▶ _Task brief_: Report how many lines in the records hold the string "orange"; give the number and nothing else.

▶ _Data for this task_:
-----
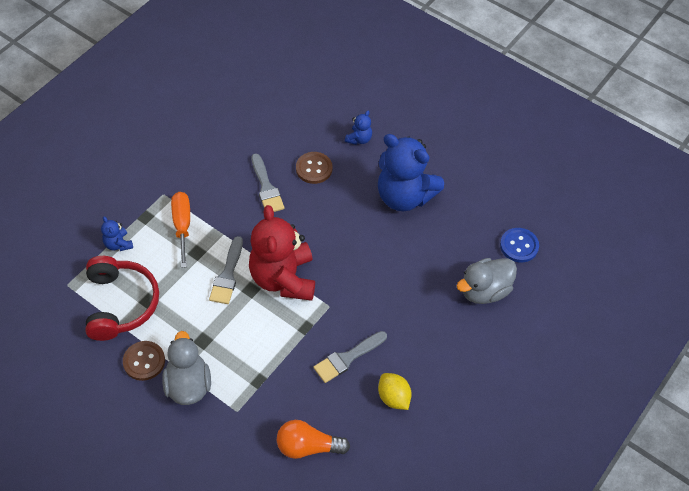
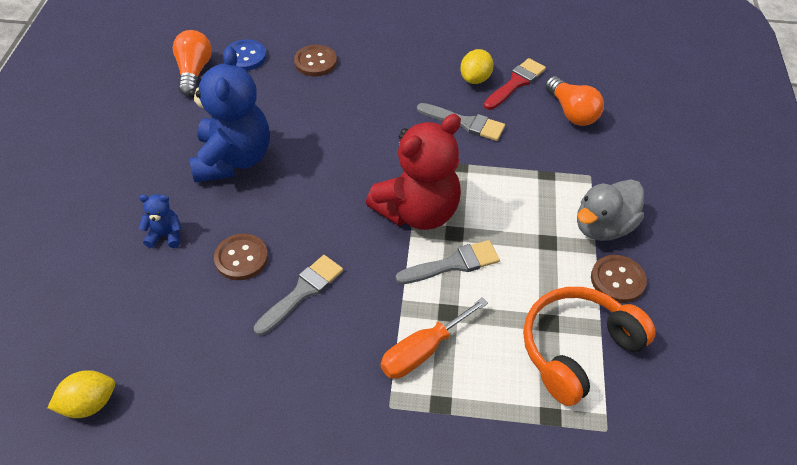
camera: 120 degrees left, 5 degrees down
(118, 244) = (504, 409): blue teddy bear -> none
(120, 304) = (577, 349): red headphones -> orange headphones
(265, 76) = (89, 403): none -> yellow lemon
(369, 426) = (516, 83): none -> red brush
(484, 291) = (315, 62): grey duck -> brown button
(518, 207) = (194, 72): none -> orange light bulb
-----
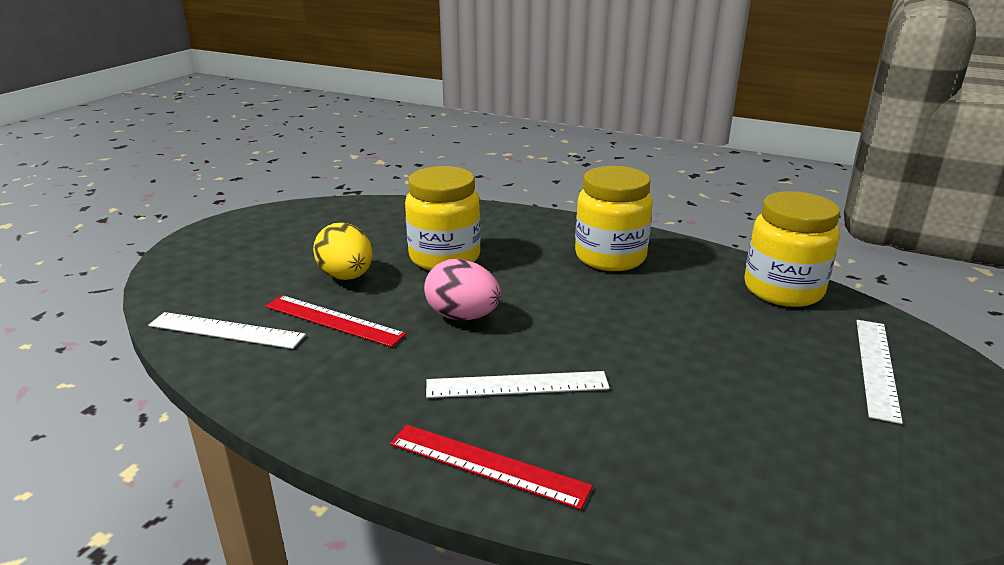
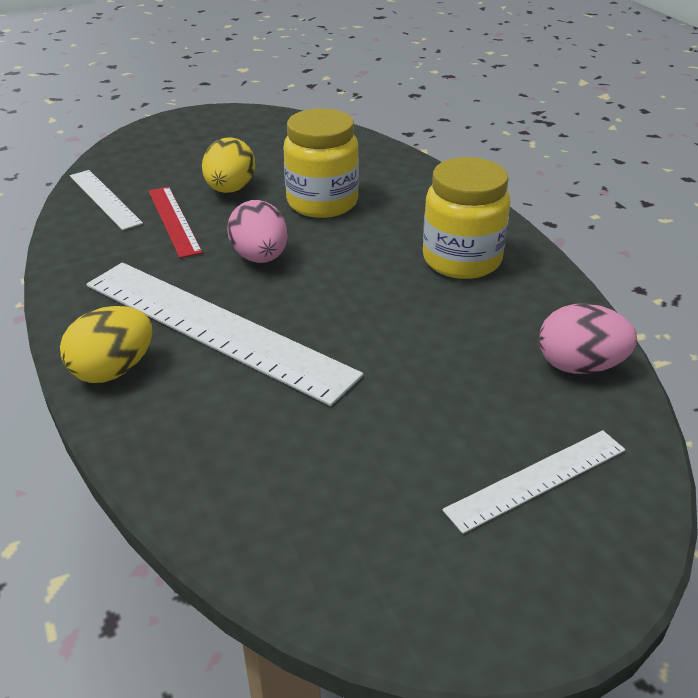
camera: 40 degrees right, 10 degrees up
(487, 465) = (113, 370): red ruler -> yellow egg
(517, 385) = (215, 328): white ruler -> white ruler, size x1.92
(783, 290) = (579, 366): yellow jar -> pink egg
-----
▶ _Finished task_: 2